═════ Dataset extract ═════

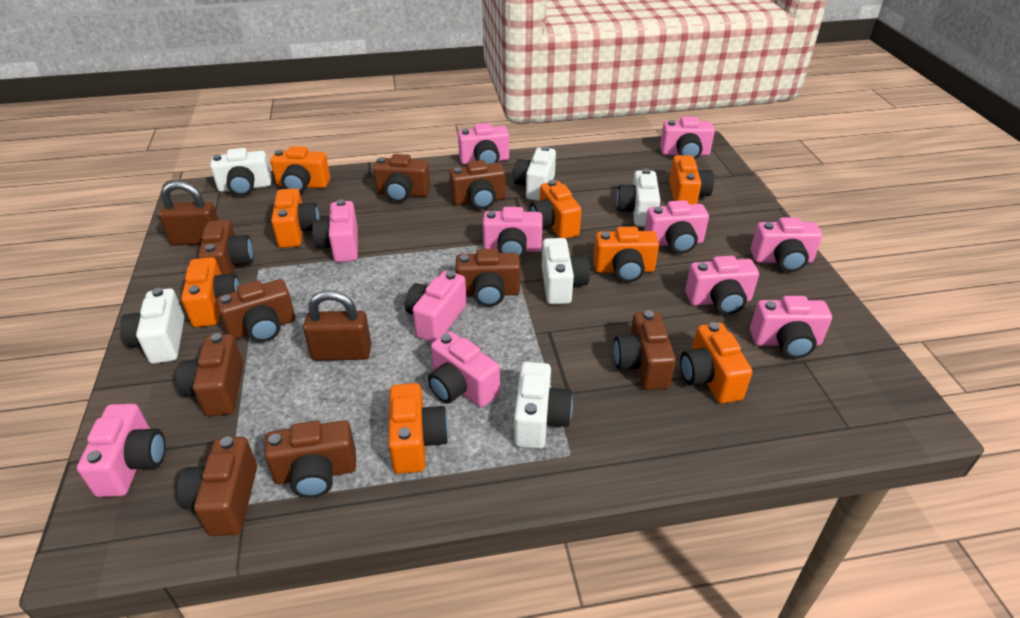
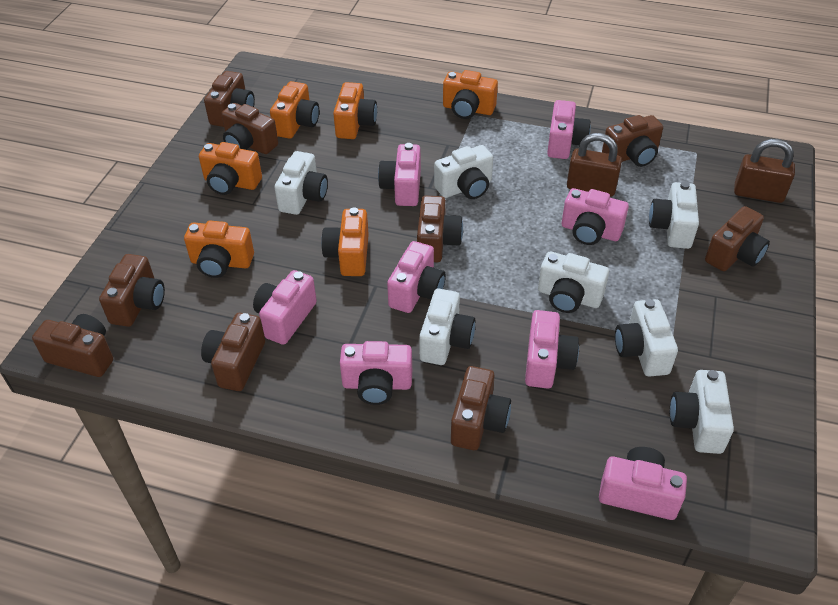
orange camera: 8 -> 6
pink camera: 11 -> 8
white camera: 6 -> 7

═════

Pictures do not belong in the copy. Reproduce the rest of the data exactly.

orange camera: 8 -> 6
pink camera: 11 -> 8
white camera: 6 -> 7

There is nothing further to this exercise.